■ WORK TASK ■
For the entries below, repeat exactly each line starting with the one that contains "(64, 296) = (123, 148): turquoise" and going on through the one that contains "(373, 241) = (361, 269): turquoise", and no others.

Before-and-after scene images
*****

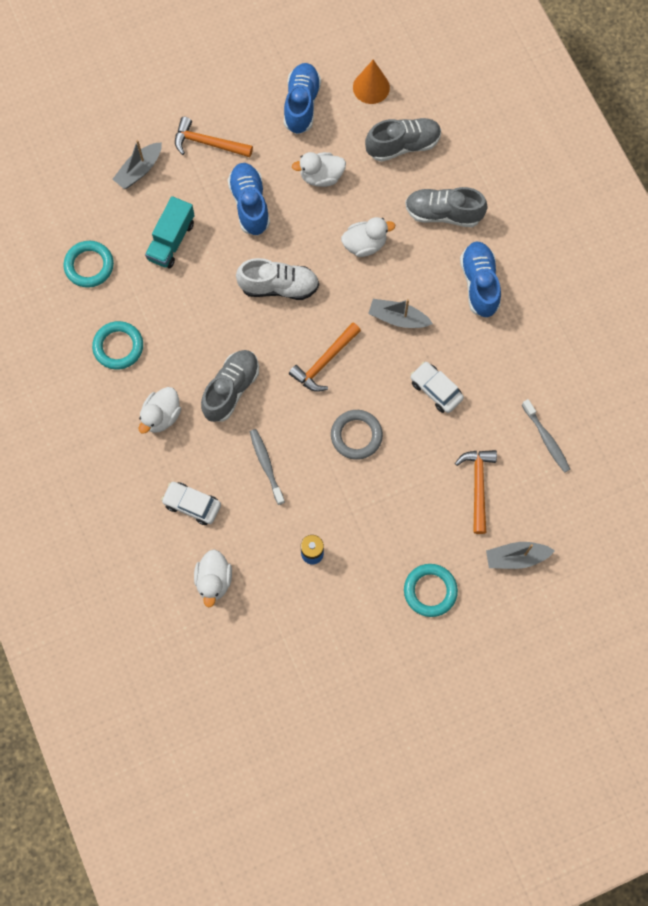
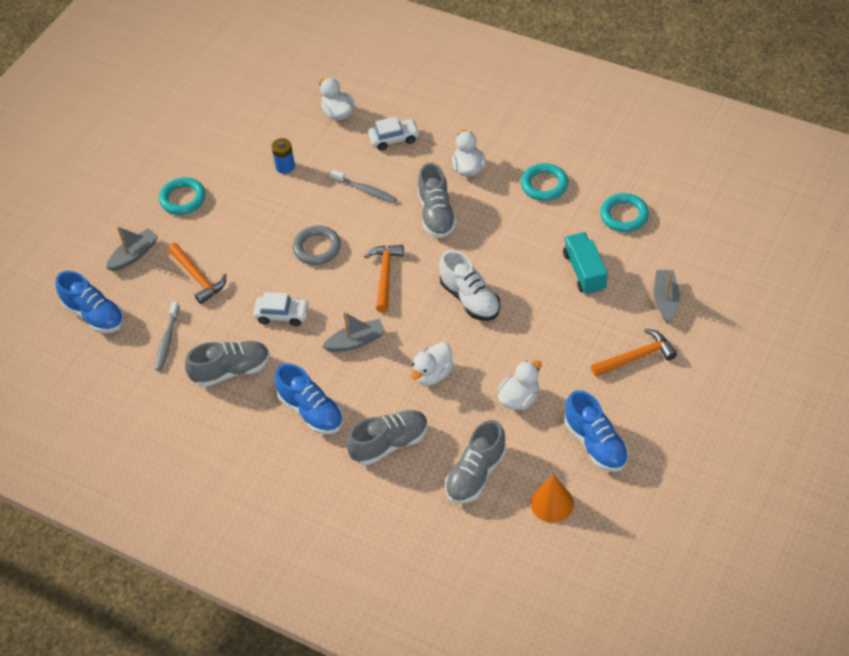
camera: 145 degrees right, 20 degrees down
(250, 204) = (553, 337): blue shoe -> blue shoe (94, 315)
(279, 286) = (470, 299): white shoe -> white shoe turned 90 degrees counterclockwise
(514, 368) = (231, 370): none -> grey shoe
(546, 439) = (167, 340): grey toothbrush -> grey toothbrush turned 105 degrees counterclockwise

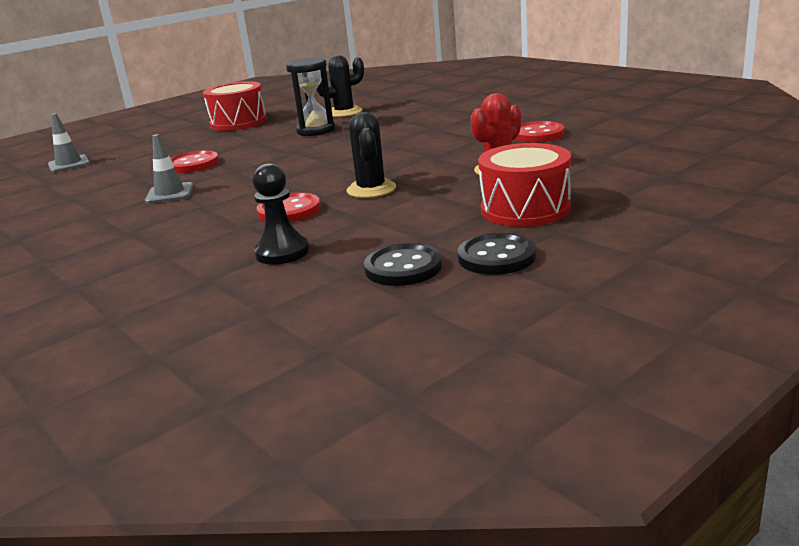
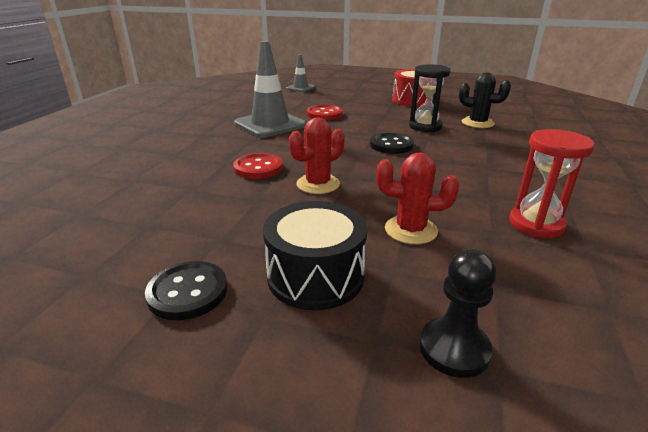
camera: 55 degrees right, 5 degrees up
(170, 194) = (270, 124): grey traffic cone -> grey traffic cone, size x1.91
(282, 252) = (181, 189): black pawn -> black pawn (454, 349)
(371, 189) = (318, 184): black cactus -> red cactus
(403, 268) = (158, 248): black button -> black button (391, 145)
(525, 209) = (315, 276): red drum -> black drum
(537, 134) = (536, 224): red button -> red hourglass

*****

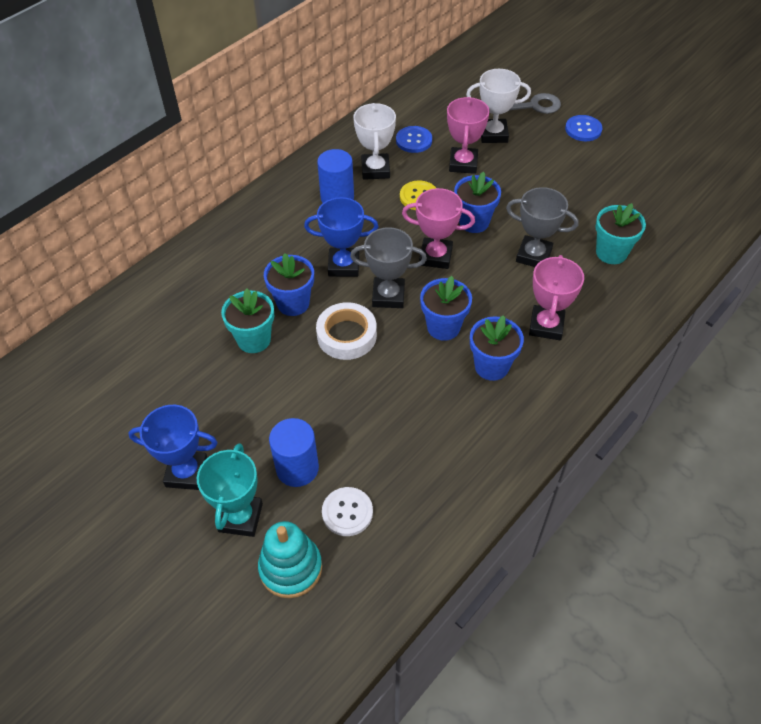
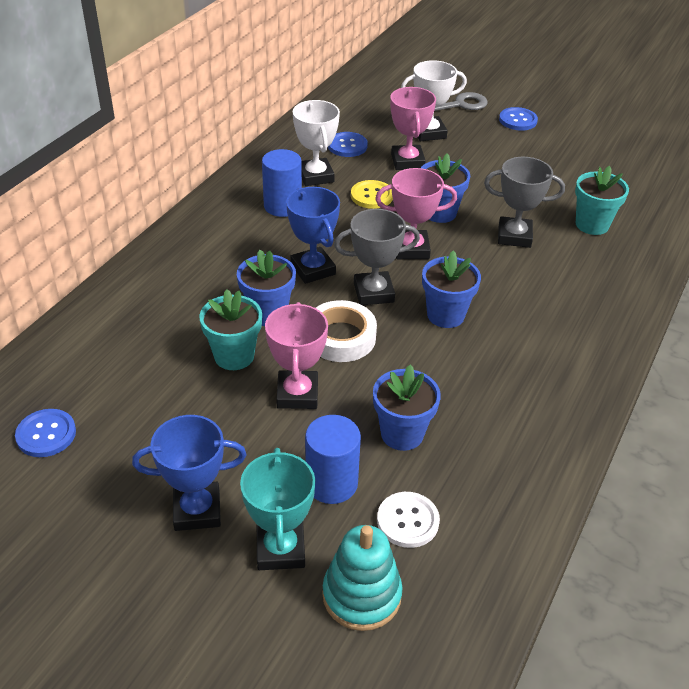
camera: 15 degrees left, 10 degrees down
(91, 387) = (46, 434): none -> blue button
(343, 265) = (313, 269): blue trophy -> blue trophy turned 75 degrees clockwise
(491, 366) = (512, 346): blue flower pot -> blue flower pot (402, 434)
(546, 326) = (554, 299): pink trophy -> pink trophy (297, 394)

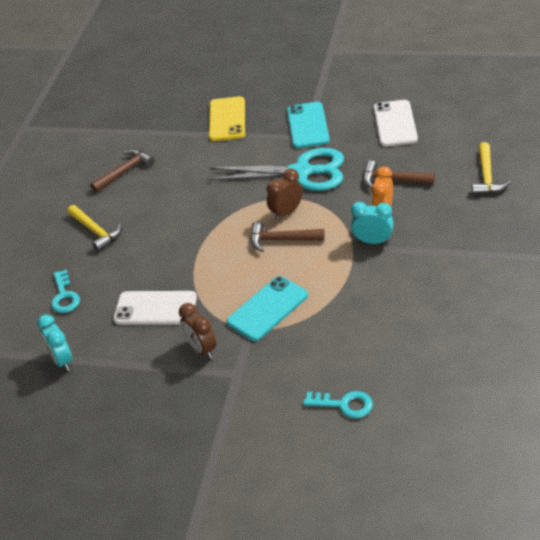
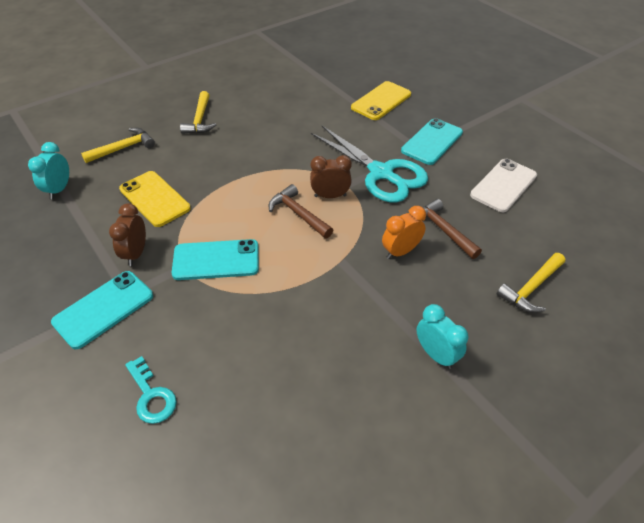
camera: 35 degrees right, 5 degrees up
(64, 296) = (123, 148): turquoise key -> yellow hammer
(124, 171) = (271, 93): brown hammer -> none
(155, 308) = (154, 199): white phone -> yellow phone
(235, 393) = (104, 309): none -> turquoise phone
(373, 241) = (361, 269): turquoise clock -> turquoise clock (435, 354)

*****

■ RESPONSE BELOW ■
(64, 296) = (123, 148): turquoise key -> yellow hammer
(124, 171) = (271, 93): brown hammer -> none
(155, 308) = (154, 199): white phone -> yellow phone
(235, 393) = (104, 309): none -> turquoise phone
(373, 241) = (361, 269): turquoise clock -> turquoise clock (435, 354)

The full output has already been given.